§ WHAT TO PRODUCE
Whichever lines include the word "green", copy them as they appear in the data.

§ Shape state transition data
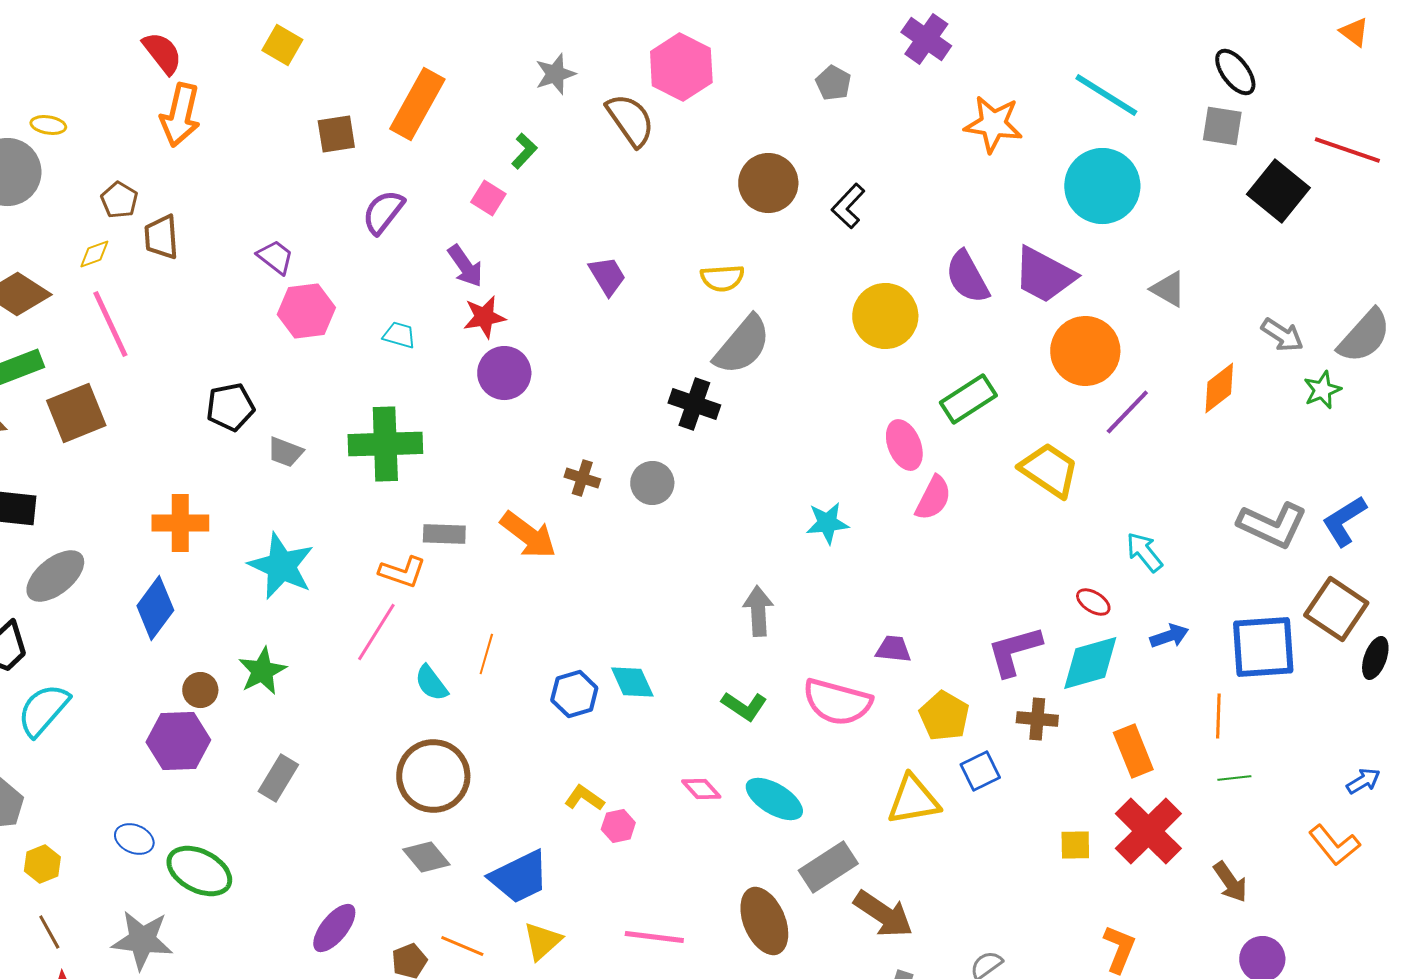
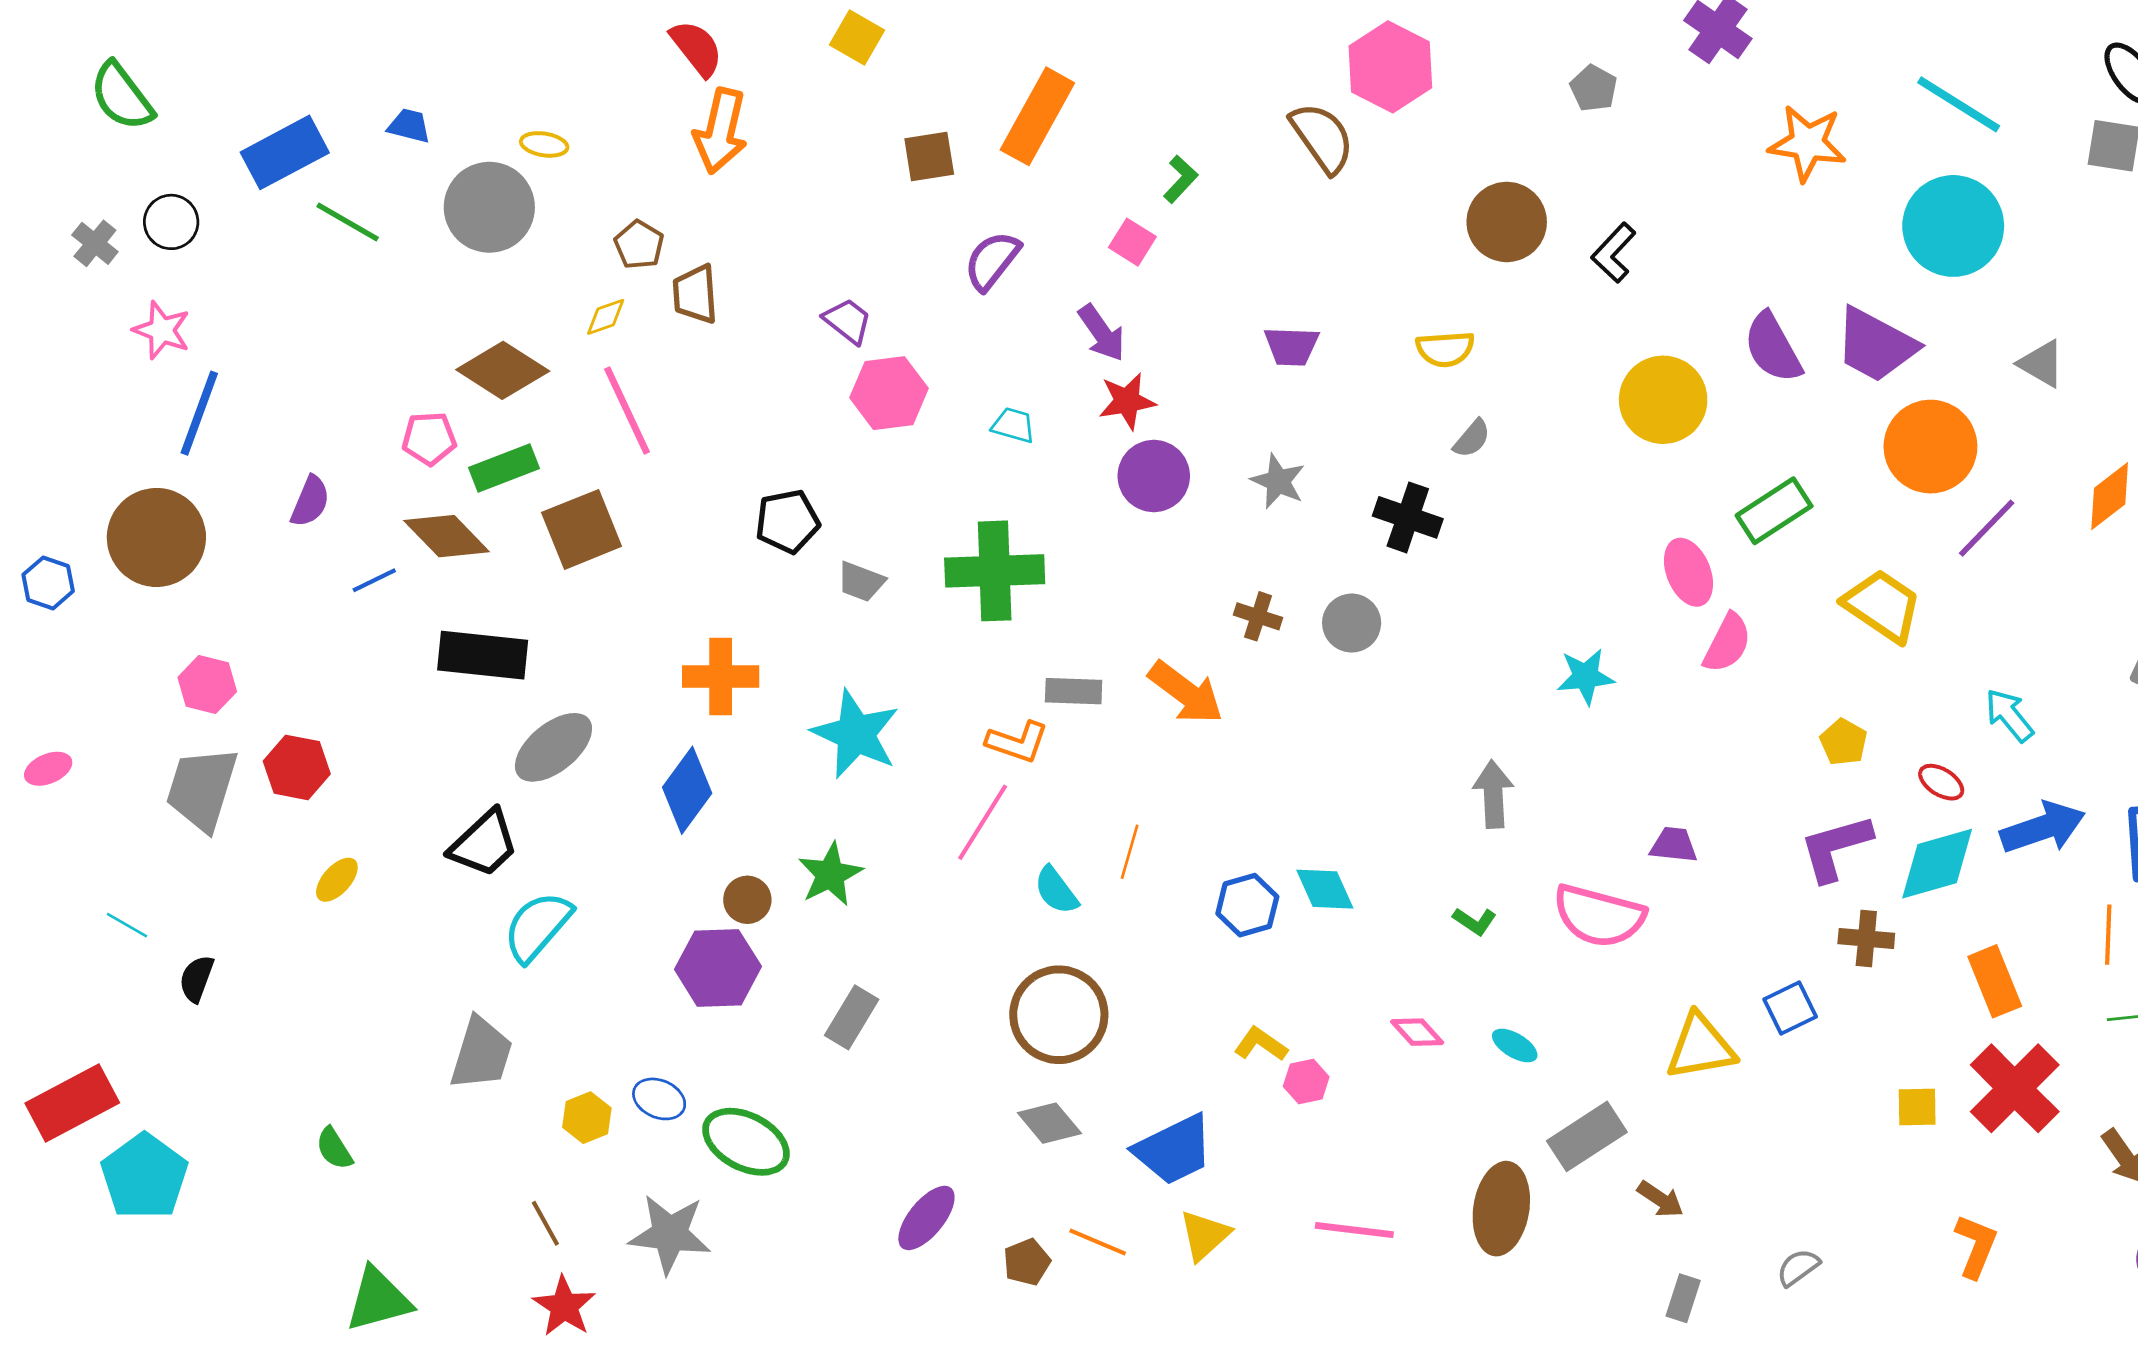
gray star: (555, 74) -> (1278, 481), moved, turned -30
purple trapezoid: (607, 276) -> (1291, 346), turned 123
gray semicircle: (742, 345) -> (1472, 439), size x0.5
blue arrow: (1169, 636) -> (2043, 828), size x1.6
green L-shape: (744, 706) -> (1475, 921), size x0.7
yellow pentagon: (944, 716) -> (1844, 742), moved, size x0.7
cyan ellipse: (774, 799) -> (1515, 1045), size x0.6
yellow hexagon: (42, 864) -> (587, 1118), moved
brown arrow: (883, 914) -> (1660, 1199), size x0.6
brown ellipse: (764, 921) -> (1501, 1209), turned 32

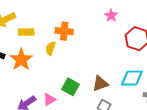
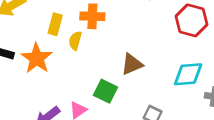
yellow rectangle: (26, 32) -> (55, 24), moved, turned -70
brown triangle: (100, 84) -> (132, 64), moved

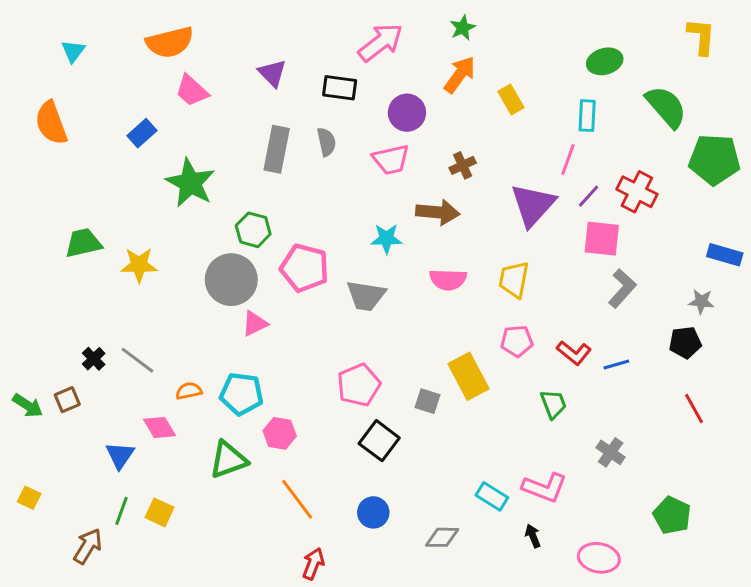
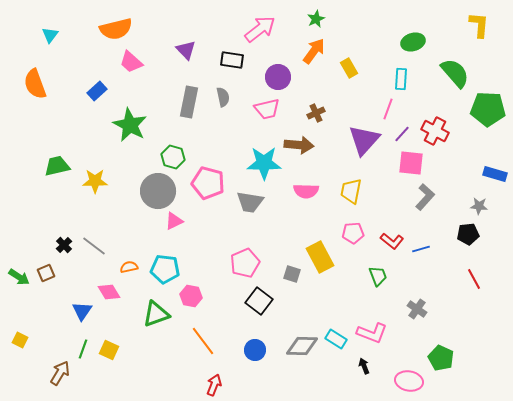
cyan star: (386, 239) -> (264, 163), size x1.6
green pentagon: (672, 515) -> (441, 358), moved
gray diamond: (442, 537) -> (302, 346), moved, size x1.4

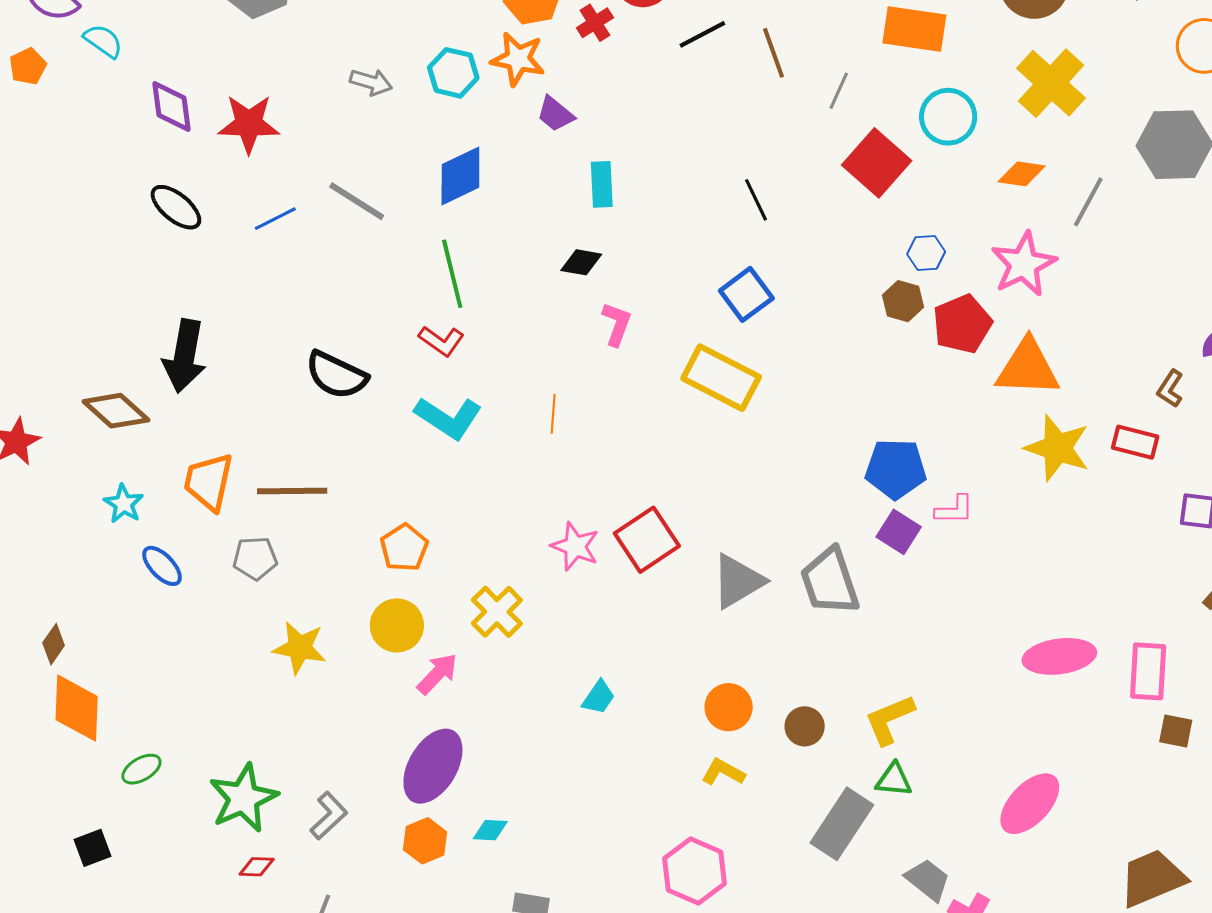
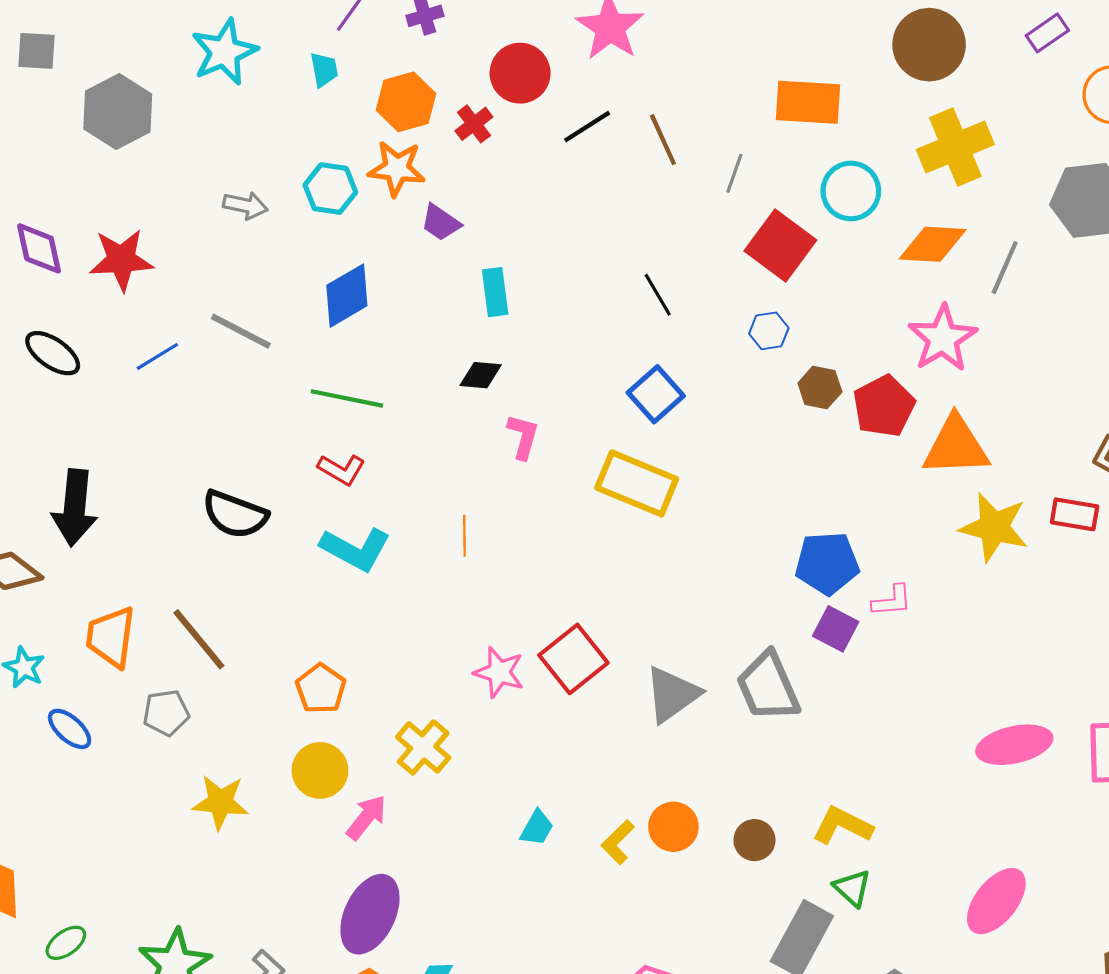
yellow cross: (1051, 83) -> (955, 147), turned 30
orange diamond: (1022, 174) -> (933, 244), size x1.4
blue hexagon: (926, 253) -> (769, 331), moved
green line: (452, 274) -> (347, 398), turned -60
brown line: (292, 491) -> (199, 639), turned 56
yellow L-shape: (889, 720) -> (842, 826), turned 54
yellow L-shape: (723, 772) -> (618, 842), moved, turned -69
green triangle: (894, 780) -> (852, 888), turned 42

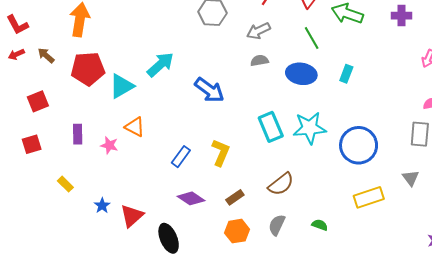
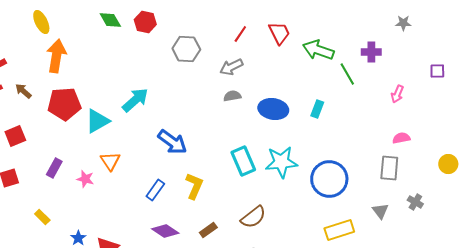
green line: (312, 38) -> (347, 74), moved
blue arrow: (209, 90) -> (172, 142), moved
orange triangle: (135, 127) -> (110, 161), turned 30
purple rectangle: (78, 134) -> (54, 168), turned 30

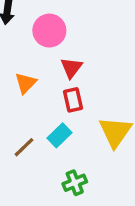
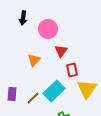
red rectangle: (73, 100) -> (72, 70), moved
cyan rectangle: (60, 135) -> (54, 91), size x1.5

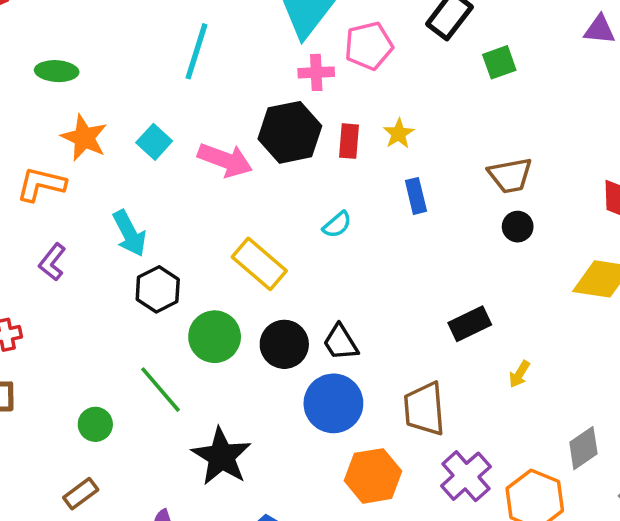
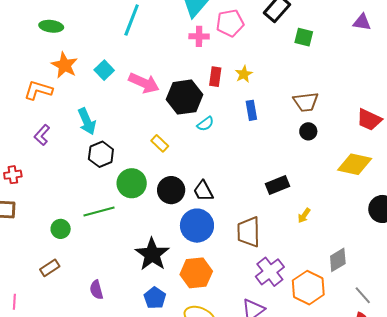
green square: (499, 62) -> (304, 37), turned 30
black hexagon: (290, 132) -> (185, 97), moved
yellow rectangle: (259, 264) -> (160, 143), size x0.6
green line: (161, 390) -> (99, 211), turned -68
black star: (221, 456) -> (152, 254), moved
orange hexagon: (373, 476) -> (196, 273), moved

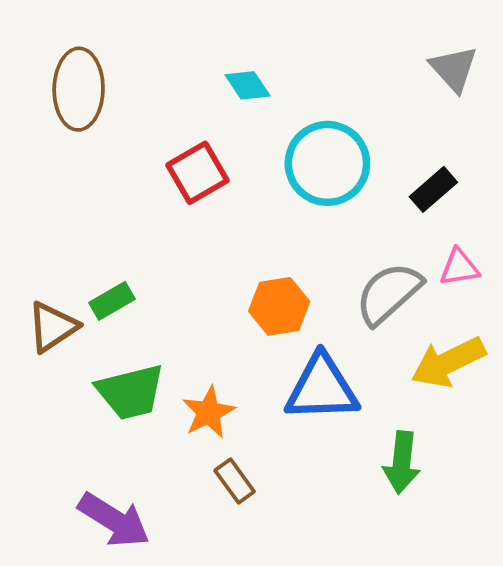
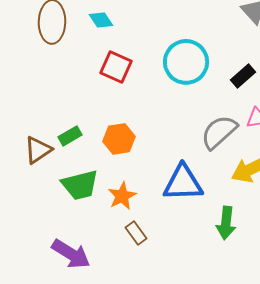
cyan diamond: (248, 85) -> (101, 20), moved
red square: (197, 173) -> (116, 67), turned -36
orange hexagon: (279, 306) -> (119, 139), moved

§ TASK OUTPUT
green L-shape: (744, 706) -> (1475, 921), size x0.7
green pentagon: (672, 515) -> (441, 358), moved
green line: (452, 274) -> (347, 398), turned -60
green triangle: (894, 780) -> (852, 888), turned 42
green line: (312, 38) -> (347, 74), moved
green square: (499, 62) -> (304, 37), turned 30
green line: (161, 390) -> (99, 211), turned -68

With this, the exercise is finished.